Task instructions: Please transcribe the lines below exactly, and leave every image behind.

Provided data:
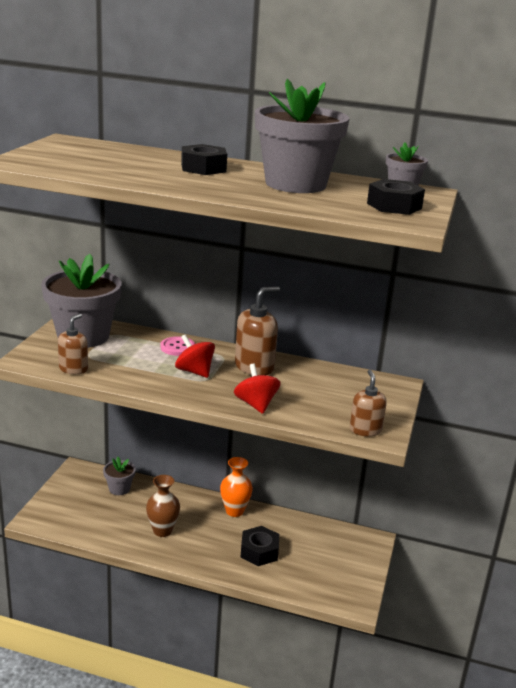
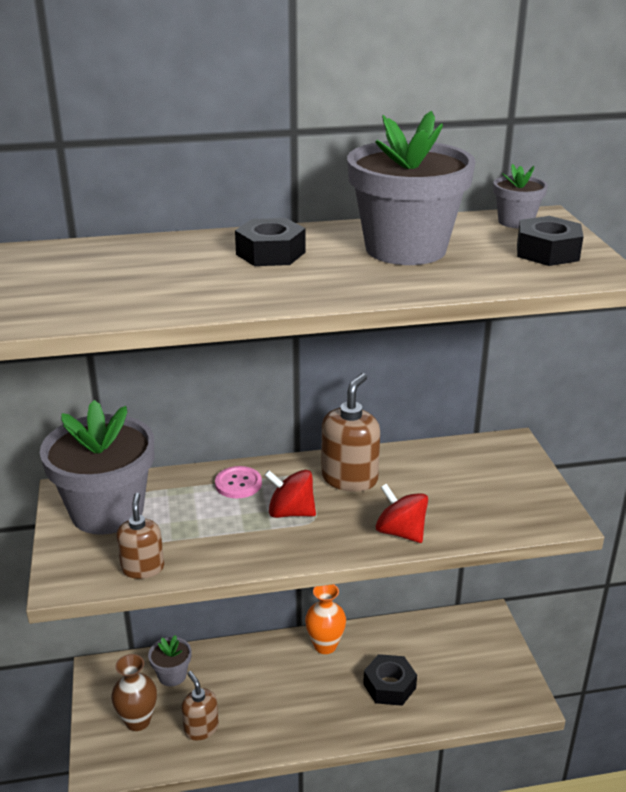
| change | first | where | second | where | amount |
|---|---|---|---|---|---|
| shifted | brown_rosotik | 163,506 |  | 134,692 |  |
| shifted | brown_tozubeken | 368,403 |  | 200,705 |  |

Output for this exercise:
| change | first | where | second | where | amount |
|---|---|---|---|---|---|
| shifted | brown_rosotik | 163,506 |  | 134,692 |  |
| shifted | brown_tozubeken | 368,403 |  | 200,705 |  |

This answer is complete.